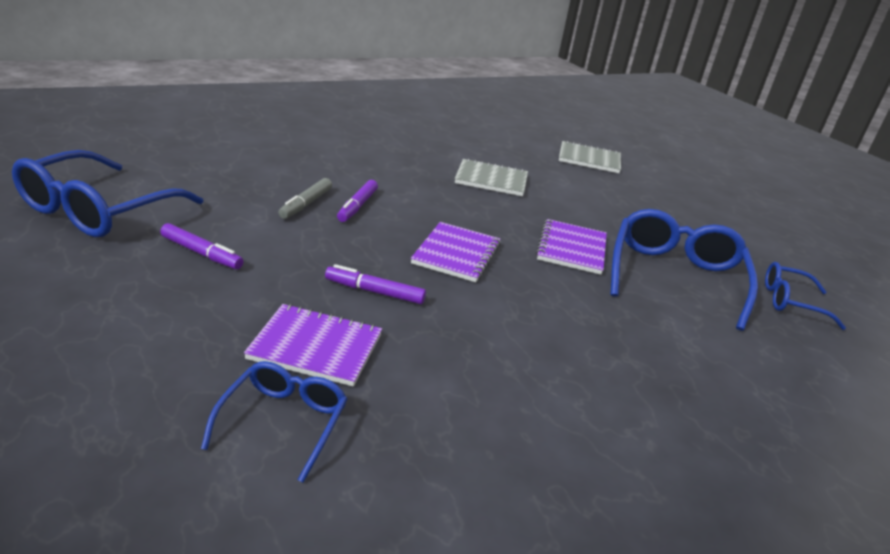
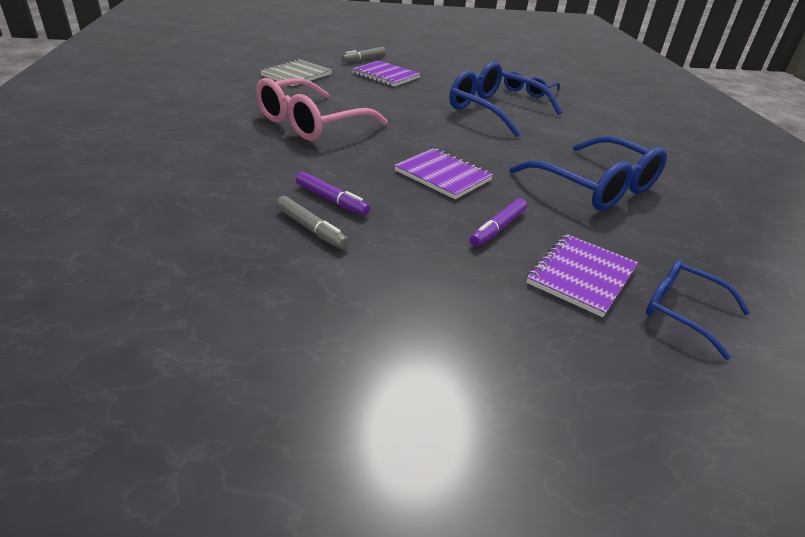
camera: 65 degrees left, 5 degrees up
blue glasses [12,150,203,237] -> blue glasses moved to [509,136,667,211]
purple marker [160,223,243,269] -> none
grey notebook [455,158,528,196] -> pink glasses [256,78,387,141]
purple notebook [536,219,607,275] -> purple notebook moved to [352,61,421,87]
none -> grey marker [341,47,386,63]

#### WHAT TO PRODUCE:
Within the data above, filter for lines containing the word "grey" and copy each one.

#### EXPECTED OUTPUT:
grey notebook [455,158,528,196] -> pink glasses [256,78,387,141]
none -> grey marker [341,47,386,63]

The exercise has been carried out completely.